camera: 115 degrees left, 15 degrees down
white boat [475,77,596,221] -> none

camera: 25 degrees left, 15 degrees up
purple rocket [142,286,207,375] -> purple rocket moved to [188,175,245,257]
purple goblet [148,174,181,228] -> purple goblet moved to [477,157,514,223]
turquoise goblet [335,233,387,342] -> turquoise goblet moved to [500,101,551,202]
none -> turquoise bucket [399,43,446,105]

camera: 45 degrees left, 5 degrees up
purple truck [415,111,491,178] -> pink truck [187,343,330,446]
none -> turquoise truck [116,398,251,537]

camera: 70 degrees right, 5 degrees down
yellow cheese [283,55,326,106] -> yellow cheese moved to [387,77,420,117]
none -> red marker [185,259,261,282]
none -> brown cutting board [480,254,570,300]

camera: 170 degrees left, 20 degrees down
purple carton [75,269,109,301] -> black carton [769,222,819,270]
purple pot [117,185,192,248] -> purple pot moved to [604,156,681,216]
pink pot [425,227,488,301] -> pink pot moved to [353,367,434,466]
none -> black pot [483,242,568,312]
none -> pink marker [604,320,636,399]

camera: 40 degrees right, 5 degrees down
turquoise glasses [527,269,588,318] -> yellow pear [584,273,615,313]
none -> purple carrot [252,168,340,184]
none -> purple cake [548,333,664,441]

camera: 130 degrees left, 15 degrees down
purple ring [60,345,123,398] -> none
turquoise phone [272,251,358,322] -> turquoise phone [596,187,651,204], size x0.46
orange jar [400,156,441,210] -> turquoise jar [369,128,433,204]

● ● ● ● ●

REQUIREMENT →
Reproduce each line from the listing above that includes the word "marker".

SOLUTION BELOW →
none -> red marker [185,259,261,282]
none -> pink marker [604,320,636,399]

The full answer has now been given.